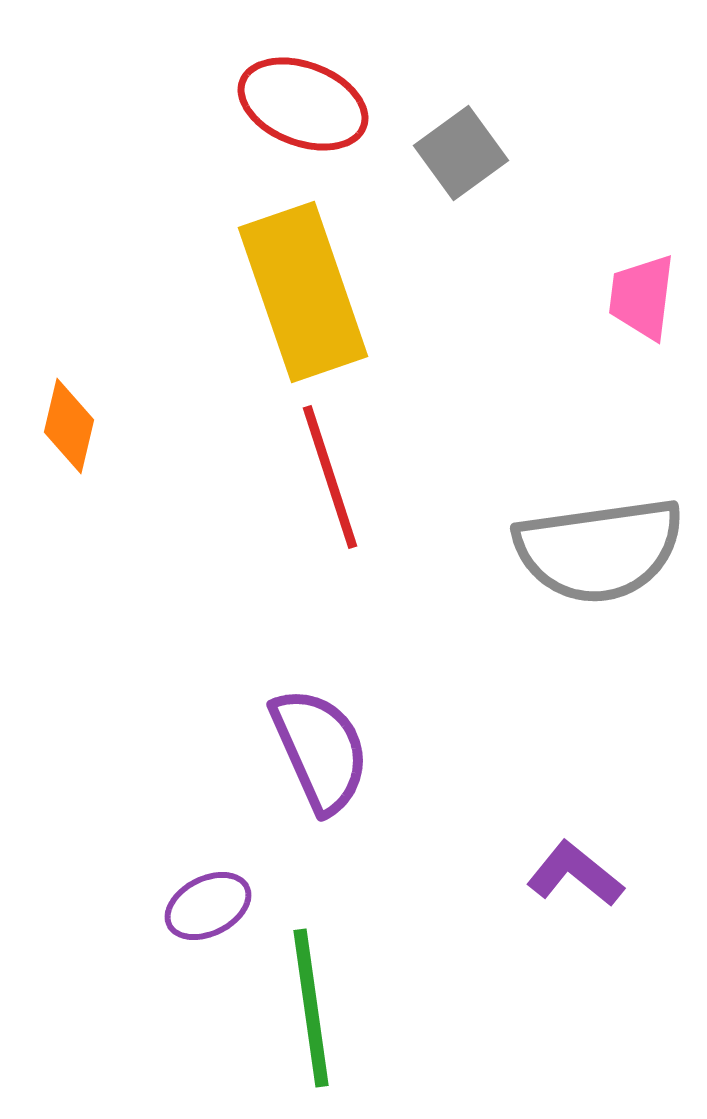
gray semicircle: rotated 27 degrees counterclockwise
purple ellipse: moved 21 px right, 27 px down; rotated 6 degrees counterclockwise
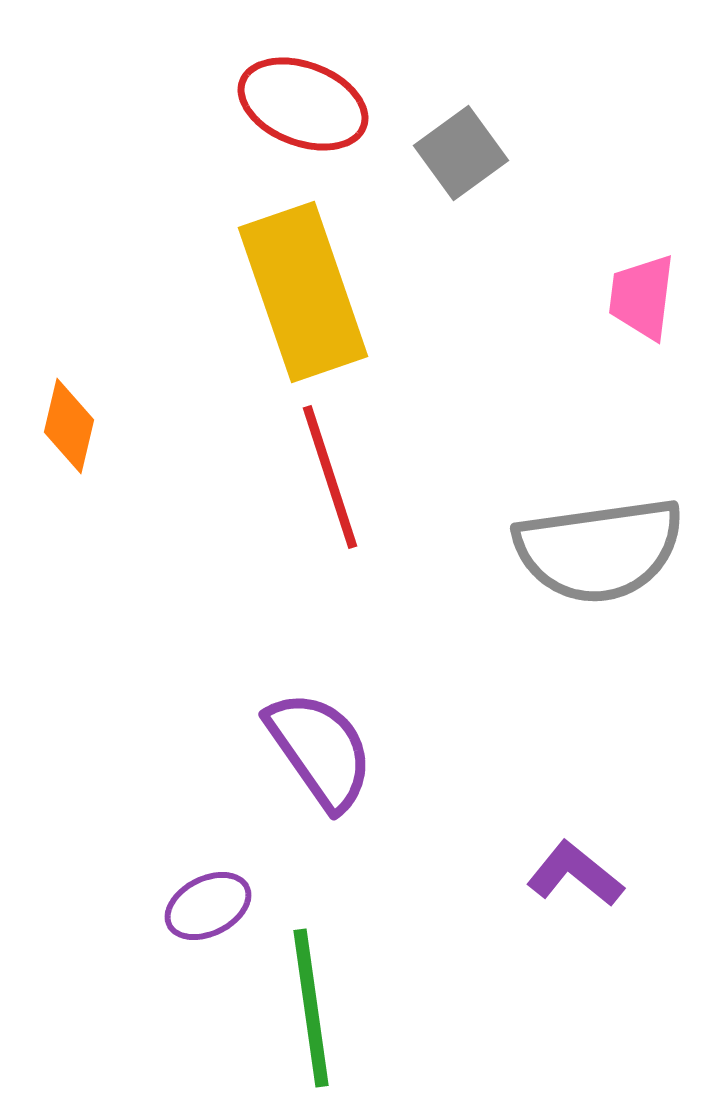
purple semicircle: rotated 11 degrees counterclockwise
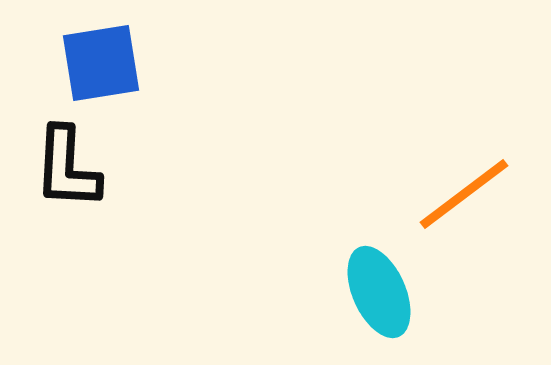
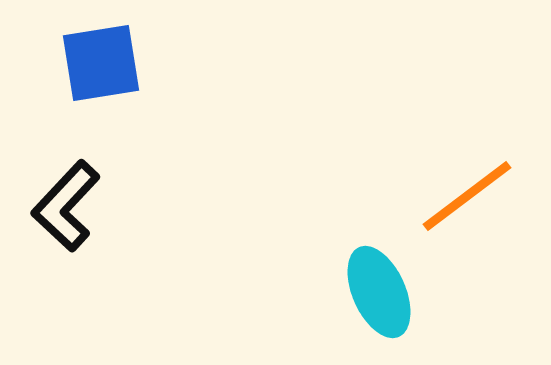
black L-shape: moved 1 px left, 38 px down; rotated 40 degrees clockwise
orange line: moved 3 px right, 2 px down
····················
Recast the lines of all the items above as a numbered list, leaving out blank lines and the pictures.

**Finished task:**
1. gray semicircle: rotated 27 degrees counterclockwise
2. purple ellipse: moved 21 px right, 27 px down; rotated 6 degrees counterclockwise
3. purple semicircle: rotated 11 degrees counterclockwise
4. black L-shape: moved 1 px left, 38 px down; rotated 40 degrees clockwise
5. orange line: moved 3 px right, 2 px down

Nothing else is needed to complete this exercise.